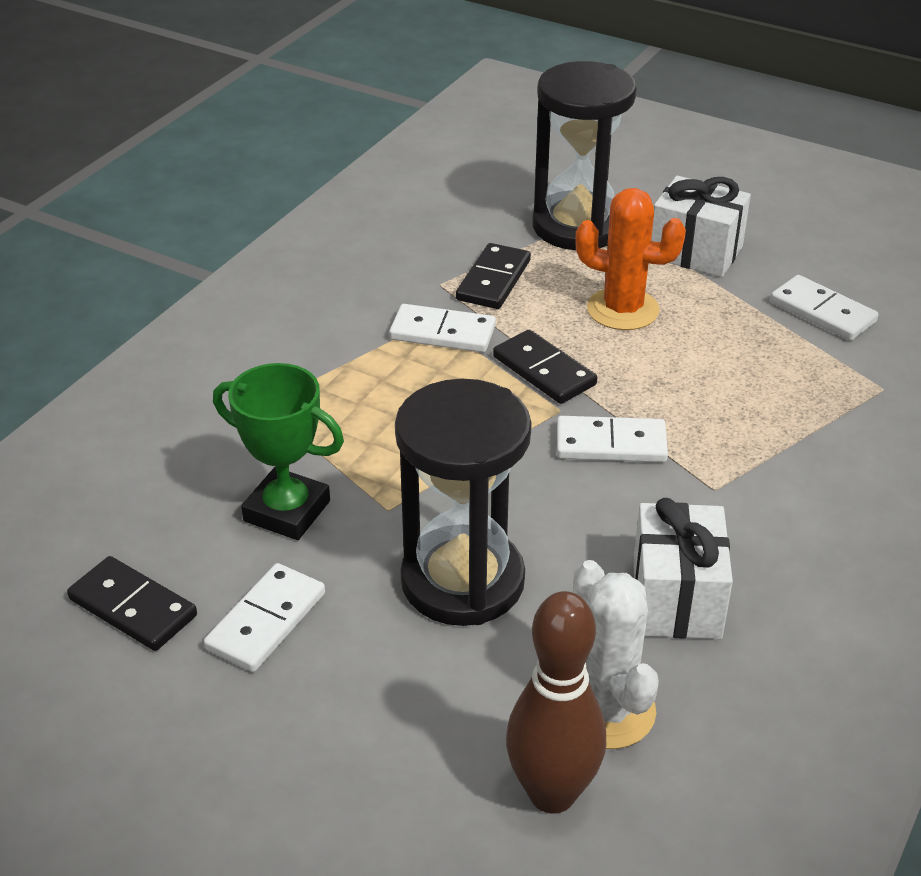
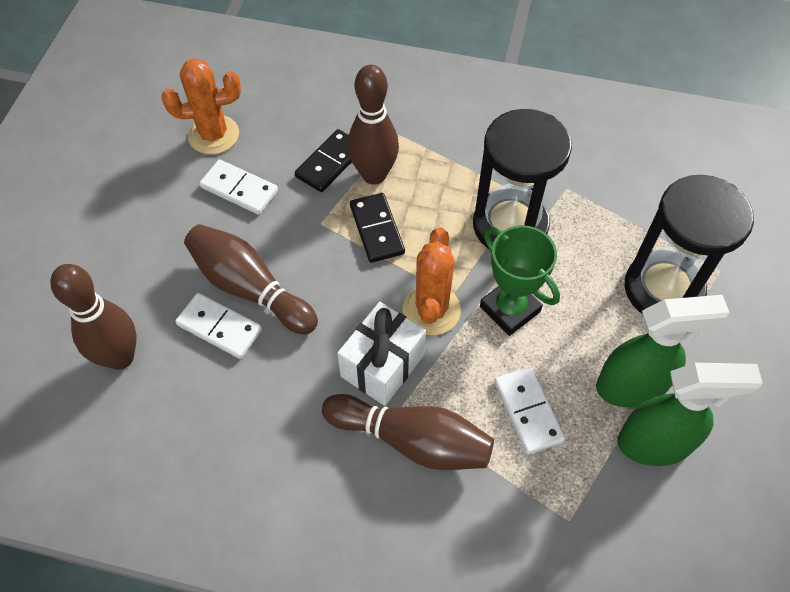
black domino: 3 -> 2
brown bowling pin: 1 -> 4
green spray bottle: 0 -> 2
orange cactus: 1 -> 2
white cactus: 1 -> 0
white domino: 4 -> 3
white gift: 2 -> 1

◇ ◇ ◇ ◇

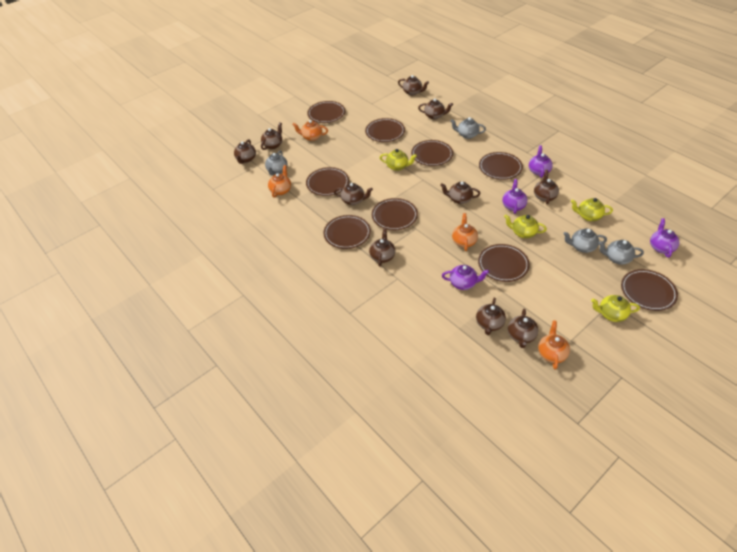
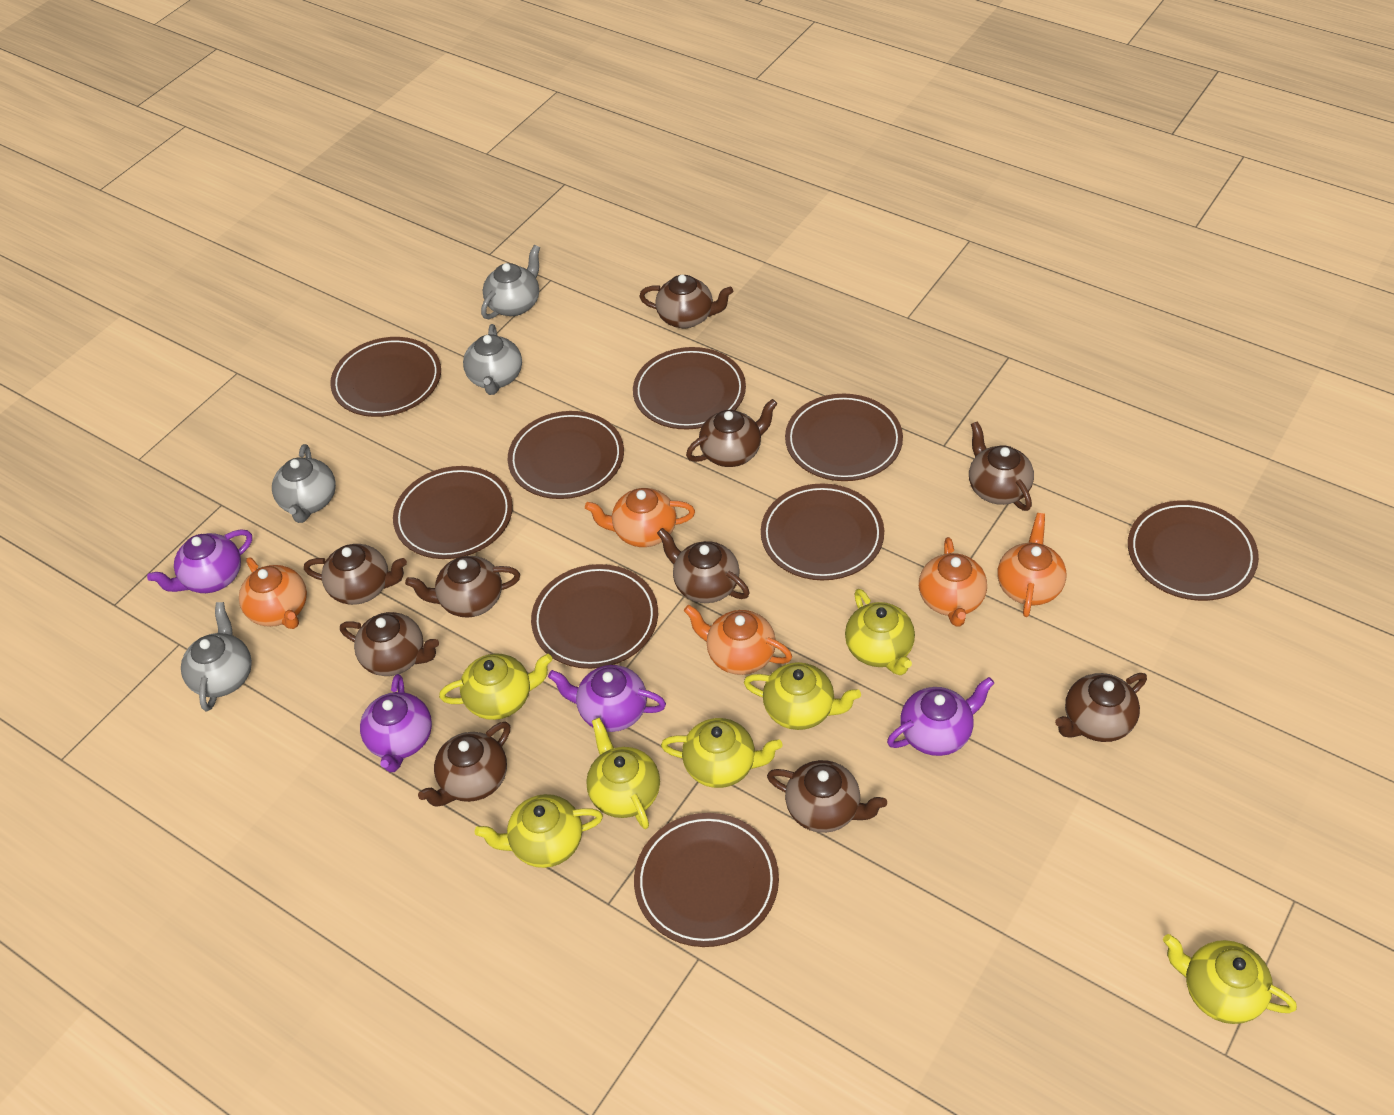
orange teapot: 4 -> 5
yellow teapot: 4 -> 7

◇ ◇ ◇ ◇

**AIM OF THE EXERCISE**:
Output exactly the lines of the material above from the one containing "black domino: 3 -> 2" up to and including the one containing "white gift: 2 -> 1".

**THE ANSWER**:
black domino: 3 -> 2
brown bowling pin: 1 -> 4
green spray bottle: 0 -> 2
orange cactus: 1 -> 2
white cactus: 1 -> 0
white domino: 4 -> 3
white gift: 2 -> 1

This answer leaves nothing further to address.